| What you have to do |
Transcribe the listing exactly, leaving out every picture.

| Data segment |
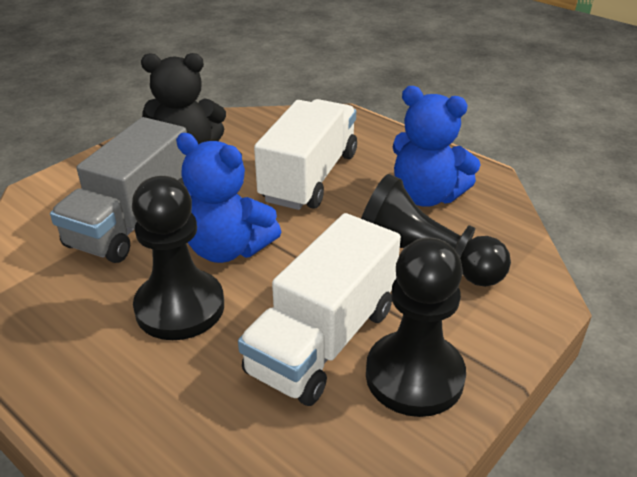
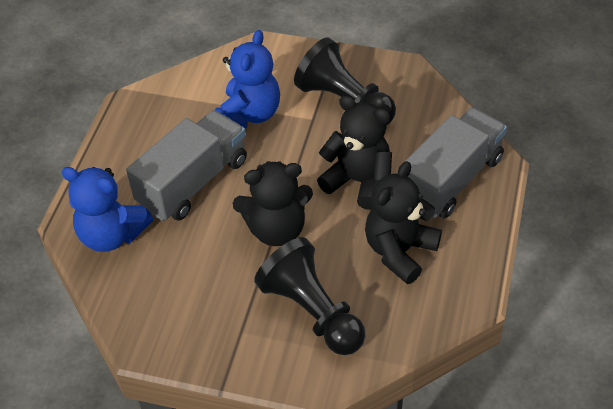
black pawn: 3 -> 2
black teddy bear: 1 -> 3
grey truck: 1 -> 2
white truck: 2 -> 0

| Answer for the task |
black pawn: 3 -> 2
black teddy bear: 1 -> 3
grey truck: 1 -> 2
white truck: 2 -> 0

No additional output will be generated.